Provided records:
++++

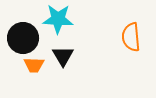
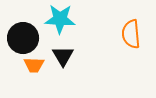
cyan star: moved 2 px right
orange semicircle: moved 3 px up
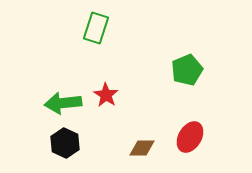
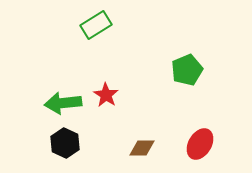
green rectangle: moved 3 px up; rotated 40 degrees clockwise
red ellipse: moved 10 px right, 7 px down
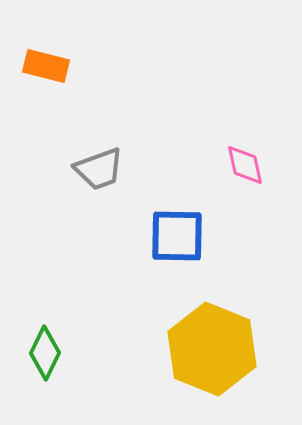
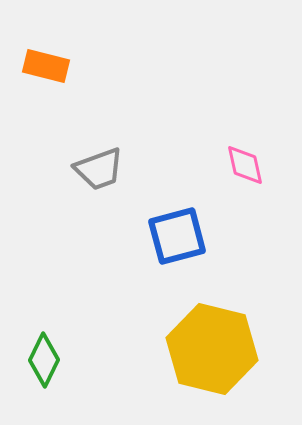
blue square: rotated 16 degrees counterclockwise
yellow hexagon: rotated 8 degrees counterclockwise
green diamond: moved 1 px left, 7 px down
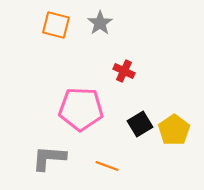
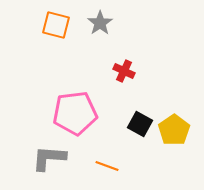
pink pentagon: moved 6 px left, 4 px down; rotated 9 degrees counterclockwise
black square: rotated 30 degrees counterclockwise
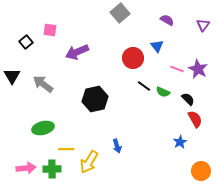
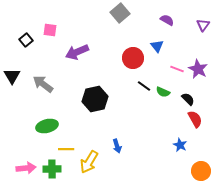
black square: moved 2 px up
green ellipse: moved 4 px right, 2 px up
blue star: moved 3 px down; rotated 16 degrees counterclockwise
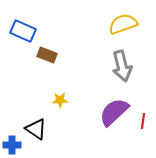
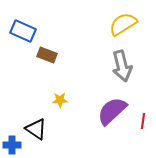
yellow semicircle: rotated 12 degrees counterclockwise
purple semicircle: moved 2 px left, 1 px up
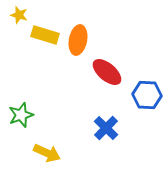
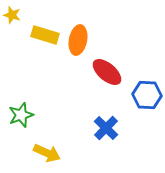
yellow star: moved 7 px left
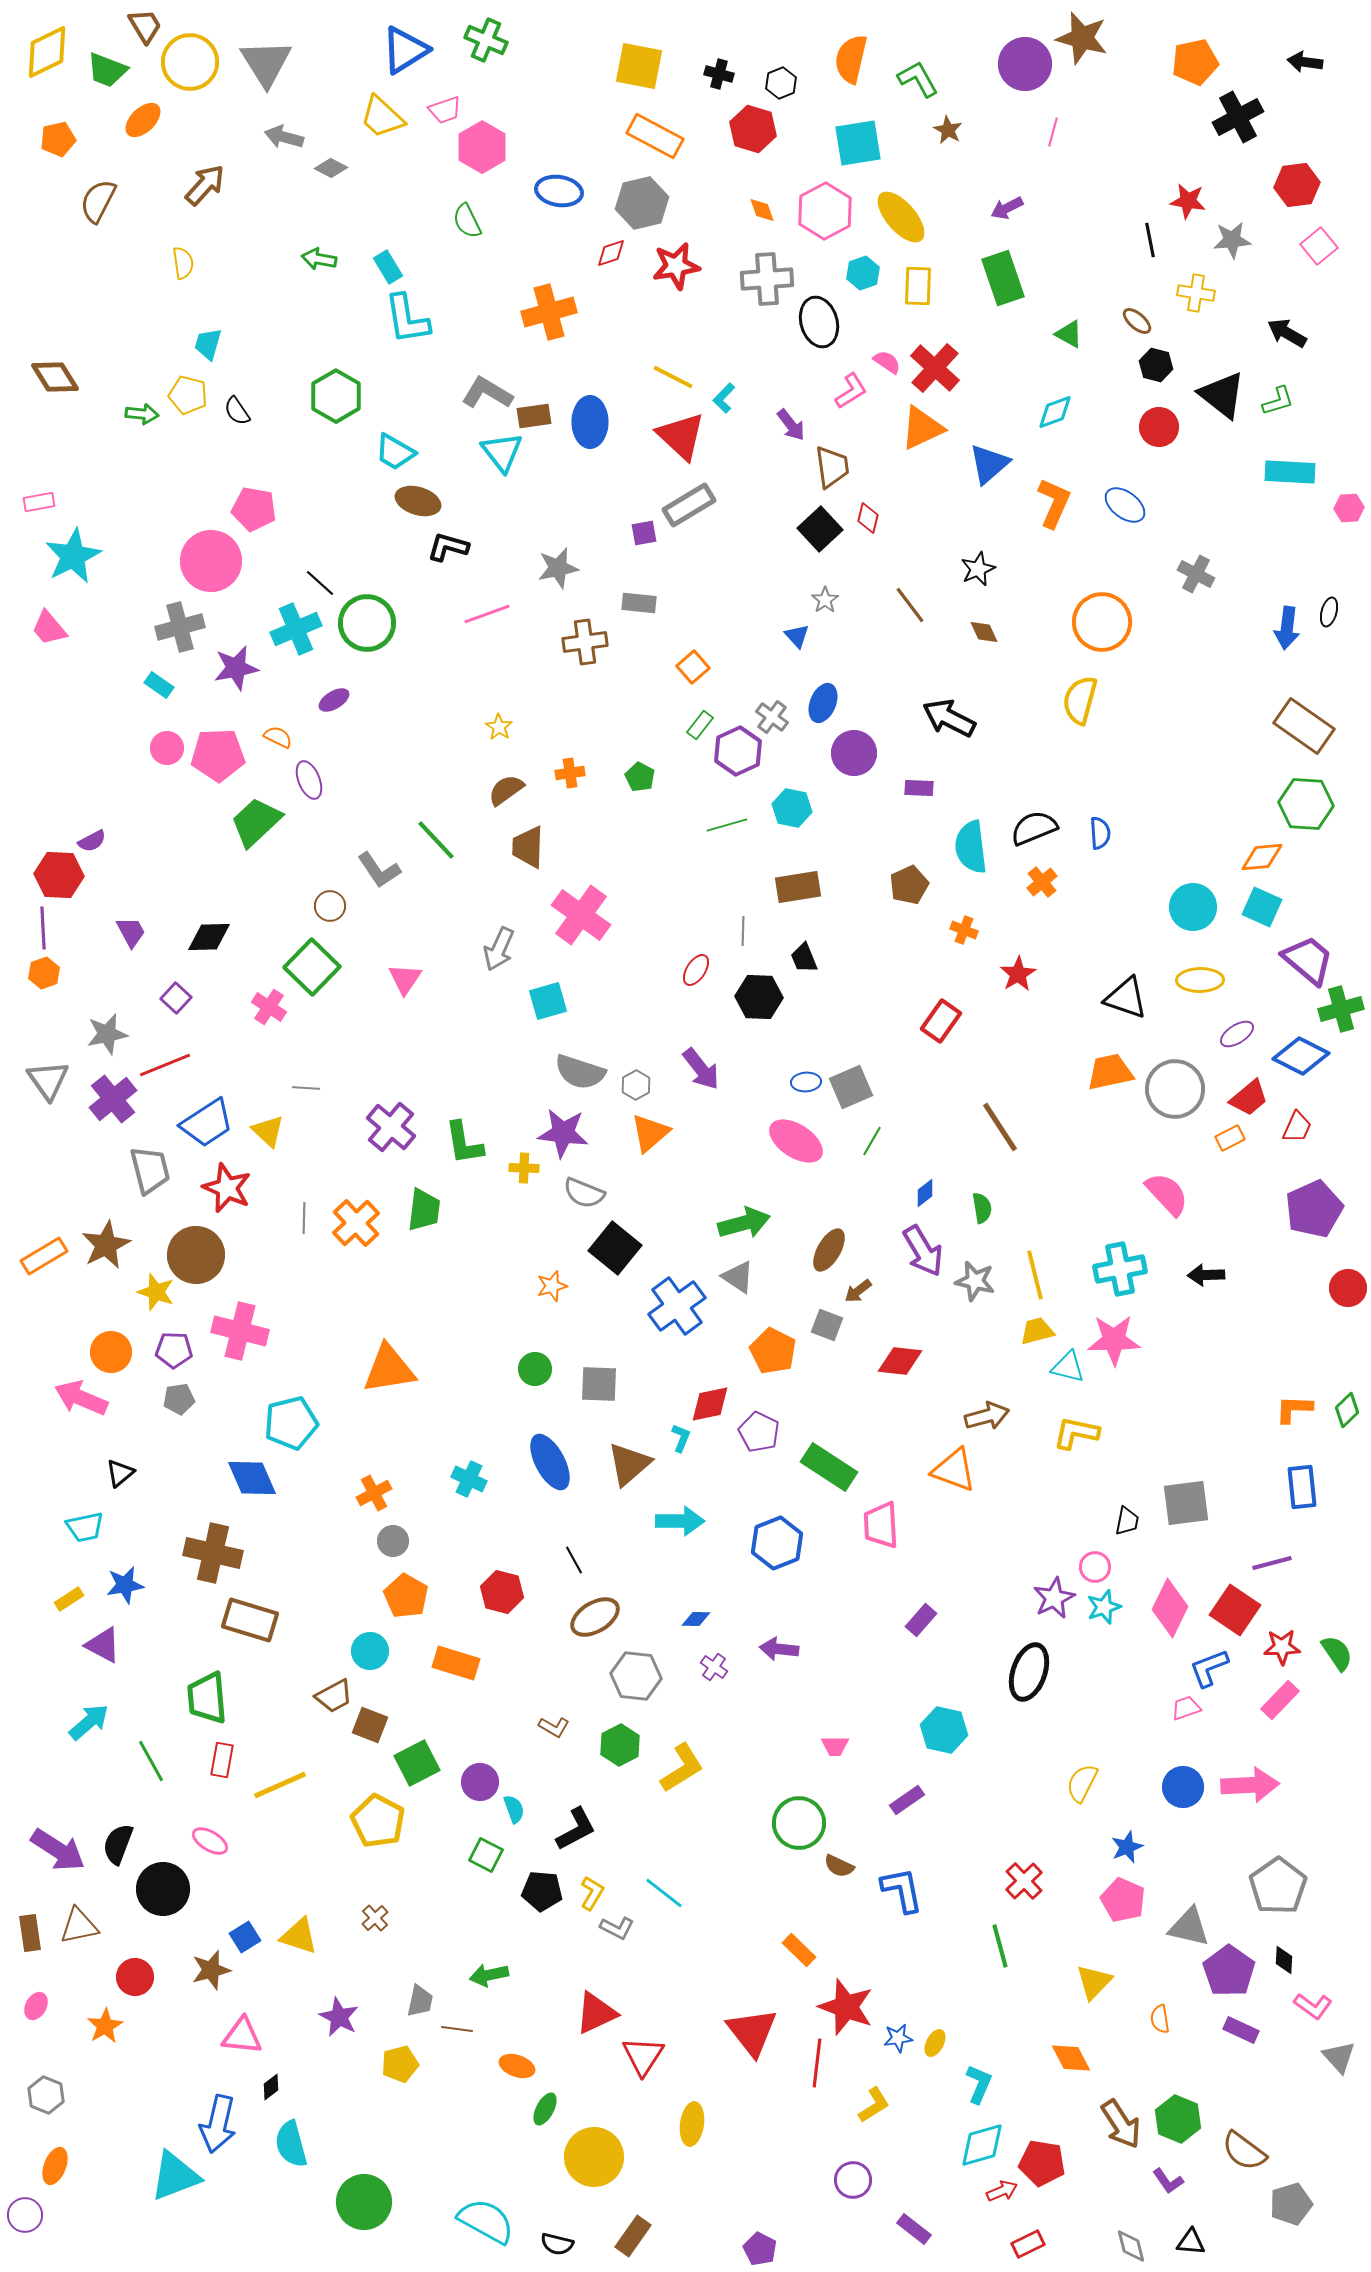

++++

Exercise: Output all the data, exactly, without images.

Reply:
cyan star: moved 2 px right
orange semicircle: moved 3 px up
green rectangle: moved 3 px up; rotated 40 degrees clockwise
red ellipse: moved 10 px right, 7 px down
blue square: rotated 16 degrees counterclockwise
yellow hexagon: rotated 8 degrees counterclockwise
green diamond: moved 1 px left, 7 px down
pink pentagon: moved 6 px left, 4 px down; rotated 9 degrees counterclockwise
black square: rotated 30 degrees counterclockwise
black square: moved 2 px up
green ellipse: moved 4 px right, 2 px up
blue star: moved 3 px down; rotated 16 degrees counterclockwise
yellow semicircle: rotated 12 degrees counterclockwise
purple semicircle: moved 2 px left, 1 px up
yellow star: moved 7 px left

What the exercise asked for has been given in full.